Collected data
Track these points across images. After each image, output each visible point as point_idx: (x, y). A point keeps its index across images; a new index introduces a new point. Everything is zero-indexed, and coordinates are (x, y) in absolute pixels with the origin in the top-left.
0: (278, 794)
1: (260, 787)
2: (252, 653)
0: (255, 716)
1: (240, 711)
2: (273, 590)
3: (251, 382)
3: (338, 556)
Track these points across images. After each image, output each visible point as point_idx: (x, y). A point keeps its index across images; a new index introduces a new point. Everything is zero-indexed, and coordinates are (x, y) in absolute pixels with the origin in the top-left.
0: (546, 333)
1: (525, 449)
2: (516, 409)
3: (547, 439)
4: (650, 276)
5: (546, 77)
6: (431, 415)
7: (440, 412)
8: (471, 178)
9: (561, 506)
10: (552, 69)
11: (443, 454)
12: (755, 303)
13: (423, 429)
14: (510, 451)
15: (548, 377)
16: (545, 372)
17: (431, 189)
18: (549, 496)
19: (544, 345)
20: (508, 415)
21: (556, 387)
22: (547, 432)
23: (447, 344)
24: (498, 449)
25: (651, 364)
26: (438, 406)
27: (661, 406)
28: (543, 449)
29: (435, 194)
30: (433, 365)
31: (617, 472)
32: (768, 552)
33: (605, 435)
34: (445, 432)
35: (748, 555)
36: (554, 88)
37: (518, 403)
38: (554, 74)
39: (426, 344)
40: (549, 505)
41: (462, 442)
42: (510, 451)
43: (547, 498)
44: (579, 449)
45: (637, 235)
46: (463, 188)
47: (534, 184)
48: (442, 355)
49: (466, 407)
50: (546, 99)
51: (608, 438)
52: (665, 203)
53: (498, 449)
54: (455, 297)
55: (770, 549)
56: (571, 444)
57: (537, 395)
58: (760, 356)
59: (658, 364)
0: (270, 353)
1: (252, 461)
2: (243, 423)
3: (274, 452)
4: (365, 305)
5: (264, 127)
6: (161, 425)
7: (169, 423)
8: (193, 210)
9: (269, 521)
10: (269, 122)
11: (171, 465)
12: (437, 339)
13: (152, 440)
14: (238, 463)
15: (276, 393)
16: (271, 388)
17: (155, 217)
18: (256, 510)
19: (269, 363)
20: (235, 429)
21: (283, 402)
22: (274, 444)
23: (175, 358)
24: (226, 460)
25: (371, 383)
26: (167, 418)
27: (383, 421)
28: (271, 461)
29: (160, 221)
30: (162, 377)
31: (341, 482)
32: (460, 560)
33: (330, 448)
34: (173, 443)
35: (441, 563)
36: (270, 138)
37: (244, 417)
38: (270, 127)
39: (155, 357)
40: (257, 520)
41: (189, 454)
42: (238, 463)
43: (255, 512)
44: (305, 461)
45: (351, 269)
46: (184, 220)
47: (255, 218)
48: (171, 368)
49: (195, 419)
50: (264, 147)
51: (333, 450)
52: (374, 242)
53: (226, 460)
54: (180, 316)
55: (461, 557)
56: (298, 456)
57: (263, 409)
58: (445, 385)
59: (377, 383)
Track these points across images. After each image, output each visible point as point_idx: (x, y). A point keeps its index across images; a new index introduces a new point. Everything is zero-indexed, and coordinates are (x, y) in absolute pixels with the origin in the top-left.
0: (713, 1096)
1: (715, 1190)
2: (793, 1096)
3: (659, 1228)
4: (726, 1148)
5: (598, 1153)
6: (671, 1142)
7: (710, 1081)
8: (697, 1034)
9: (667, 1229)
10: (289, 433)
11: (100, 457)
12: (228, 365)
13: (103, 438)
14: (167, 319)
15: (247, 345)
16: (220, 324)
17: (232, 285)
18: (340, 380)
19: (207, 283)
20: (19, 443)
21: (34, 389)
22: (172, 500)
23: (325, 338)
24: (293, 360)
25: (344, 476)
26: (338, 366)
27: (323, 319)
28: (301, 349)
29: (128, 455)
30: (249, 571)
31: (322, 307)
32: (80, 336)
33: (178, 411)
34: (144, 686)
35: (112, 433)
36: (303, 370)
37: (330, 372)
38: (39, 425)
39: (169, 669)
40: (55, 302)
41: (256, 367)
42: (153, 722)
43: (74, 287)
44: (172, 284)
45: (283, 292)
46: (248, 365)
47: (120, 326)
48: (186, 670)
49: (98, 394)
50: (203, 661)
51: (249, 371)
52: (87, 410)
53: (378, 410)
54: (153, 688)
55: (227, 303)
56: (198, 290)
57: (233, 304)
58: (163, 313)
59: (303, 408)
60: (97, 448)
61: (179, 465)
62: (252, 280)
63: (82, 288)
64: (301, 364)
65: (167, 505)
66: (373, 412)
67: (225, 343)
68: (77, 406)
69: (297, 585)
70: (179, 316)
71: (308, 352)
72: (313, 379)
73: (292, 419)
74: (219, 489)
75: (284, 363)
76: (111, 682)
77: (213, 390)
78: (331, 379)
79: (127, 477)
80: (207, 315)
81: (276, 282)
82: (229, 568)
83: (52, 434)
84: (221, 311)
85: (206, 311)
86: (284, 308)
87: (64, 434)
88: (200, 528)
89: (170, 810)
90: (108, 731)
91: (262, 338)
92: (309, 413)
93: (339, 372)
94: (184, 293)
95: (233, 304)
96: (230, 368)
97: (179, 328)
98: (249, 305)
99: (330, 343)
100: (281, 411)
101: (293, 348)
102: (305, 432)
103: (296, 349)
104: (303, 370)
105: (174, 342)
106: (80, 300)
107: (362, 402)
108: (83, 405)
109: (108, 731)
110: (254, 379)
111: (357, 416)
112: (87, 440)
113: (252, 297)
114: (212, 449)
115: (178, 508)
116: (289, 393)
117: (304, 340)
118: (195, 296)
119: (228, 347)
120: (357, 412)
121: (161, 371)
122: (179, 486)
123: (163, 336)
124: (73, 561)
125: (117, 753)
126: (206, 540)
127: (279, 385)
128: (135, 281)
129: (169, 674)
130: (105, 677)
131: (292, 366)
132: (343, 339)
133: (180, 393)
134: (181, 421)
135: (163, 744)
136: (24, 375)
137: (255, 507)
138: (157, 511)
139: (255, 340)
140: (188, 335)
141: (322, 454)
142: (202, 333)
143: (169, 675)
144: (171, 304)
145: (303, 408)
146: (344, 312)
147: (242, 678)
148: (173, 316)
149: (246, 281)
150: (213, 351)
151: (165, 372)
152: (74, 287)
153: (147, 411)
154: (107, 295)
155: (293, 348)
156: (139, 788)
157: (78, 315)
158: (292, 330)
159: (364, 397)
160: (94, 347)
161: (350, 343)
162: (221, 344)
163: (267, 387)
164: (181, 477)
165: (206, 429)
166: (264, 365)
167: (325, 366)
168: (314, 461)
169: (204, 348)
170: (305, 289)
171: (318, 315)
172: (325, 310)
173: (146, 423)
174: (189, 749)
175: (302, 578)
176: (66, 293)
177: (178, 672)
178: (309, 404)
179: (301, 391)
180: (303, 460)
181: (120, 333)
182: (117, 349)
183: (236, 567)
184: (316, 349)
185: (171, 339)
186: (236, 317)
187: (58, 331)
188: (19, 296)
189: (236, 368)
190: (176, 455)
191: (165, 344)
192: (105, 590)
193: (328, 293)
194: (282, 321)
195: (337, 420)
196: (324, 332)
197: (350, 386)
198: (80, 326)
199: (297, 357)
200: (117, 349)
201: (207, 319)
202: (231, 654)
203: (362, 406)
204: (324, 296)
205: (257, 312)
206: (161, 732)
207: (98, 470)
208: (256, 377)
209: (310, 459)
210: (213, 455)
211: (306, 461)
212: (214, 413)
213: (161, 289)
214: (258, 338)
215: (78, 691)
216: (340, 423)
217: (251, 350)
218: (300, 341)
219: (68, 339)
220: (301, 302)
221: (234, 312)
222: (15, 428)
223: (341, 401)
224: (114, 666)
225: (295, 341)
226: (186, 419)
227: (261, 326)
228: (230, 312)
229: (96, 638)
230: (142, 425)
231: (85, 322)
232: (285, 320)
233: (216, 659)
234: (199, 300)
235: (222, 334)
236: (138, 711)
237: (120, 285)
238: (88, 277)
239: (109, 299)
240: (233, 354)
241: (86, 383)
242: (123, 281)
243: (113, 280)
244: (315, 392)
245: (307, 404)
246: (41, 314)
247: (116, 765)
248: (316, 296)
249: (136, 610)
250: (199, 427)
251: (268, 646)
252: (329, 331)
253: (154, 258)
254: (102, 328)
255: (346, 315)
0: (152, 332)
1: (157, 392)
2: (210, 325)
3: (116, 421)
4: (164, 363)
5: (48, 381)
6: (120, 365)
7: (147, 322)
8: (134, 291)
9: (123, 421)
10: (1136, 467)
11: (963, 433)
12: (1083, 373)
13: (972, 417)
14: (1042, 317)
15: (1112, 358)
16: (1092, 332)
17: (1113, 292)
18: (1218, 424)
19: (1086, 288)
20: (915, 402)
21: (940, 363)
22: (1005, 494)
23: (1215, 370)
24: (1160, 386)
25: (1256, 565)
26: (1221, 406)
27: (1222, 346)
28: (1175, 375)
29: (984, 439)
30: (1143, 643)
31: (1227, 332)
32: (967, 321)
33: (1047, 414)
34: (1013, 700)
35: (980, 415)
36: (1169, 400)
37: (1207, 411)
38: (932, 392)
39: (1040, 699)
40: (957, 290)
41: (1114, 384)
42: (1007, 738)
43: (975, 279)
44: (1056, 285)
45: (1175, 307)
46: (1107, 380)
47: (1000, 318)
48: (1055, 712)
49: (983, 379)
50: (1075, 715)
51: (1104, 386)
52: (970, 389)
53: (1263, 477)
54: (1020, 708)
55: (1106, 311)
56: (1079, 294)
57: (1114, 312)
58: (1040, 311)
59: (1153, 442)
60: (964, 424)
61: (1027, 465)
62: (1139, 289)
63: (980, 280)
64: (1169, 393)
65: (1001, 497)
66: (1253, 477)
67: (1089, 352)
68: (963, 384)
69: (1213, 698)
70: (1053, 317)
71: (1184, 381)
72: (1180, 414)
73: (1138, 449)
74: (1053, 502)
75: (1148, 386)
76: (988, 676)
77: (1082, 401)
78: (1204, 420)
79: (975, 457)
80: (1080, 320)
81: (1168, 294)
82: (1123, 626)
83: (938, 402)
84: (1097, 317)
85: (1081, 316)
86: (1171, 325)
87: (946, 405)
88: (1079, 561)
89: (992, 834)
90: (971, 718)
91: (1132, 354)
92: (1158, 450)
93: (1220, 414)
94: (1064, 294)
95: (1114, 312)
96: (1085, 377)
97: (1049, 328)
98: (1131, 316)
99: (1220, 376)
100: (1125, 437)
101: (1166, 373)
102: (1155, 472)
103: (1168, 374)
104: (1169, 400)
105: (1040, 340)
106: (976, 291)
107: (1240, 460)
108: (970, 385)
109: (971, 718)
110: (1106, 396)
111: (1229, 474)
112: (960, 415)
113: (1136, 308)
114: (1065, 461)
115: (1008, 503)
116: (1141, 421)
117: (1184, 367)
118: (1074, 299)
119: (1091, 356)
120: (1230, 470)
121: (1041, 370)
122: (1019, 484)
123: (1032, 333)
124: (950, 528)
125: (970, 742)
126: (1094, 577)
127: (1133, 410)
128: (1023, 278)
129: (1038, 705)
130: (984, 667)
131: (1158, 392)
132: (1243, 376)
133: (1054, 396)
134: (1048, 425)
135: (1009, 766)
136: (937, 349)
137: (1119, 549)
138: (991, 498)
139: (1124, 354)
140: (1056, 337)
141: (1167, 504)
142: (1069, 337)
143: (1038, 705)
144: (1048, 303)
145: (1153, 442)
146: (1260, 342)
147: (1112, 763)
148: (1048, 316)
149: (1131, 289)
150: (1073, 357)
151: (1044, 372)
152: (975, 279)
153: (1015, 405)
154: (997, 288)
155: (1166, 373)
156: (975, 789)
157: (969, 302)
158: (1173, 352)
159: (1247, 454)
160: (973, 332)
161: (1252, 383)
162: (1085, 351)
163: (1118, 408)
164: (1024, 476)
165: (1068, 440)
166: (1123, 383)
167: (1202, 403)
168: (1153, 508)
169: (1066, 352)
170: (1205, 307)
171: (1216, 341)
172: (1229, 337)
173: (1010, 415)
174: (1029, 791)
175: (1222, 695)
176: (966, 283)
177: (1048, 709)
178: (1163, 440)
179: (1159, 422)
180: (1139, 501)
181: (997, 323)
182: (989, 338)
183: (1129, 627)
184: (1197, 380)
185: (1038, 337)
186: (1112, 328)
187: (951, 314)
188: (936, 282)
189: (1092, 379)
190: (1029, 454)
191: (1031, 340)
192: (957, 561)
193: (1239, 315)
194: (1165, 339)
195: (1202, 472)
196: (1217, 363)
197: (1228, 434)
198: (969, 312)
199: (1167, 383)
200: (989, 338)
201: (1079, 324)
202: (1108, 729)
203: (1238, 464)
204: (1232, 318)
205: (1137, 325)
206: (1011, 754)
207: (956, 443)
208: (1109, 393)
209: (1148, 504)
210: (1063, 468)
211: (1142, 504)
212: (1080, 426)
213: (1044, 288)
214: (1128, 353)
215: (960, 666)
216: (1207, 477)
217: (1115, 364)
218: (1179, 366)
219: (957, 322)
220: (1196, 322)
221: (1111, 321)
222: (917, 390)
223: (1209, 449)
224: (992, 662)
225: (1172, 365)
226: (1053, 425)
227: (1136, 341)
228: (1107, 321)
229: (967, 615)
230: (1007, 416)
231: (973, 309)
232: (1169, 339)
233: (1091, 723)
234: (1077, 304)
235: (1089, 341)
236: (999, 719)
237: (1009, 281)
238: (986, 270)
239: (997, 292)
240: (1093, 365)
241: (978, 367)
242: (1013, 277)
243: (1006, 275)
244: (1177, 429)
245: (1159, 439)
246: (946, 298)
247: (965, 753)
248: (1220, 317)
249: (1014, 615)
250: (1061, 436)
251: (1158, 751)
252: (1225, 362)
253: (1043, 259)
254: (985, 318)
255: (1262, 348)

◆ EXERCISE DETAILS: Copy out the lines from the start of the records through the line containing "3: (338, 556)", keeping each line unchanged.

◆ THE RESULT:
Track these points across images. After each image, output each visible point as point_idx: (x, y). A point keeps its index across images; a new index introduces a new point. Everything is zero-indexed, and coordinates are (x, y) in absolute pixels with the origin in the top-left.
0: (278, 794)
1: (260, 787)
2: (252, 653)
0: (255, 716)
1: (240, 711)
2: (273, 590)
3: (251, 382)
3: (338, 556)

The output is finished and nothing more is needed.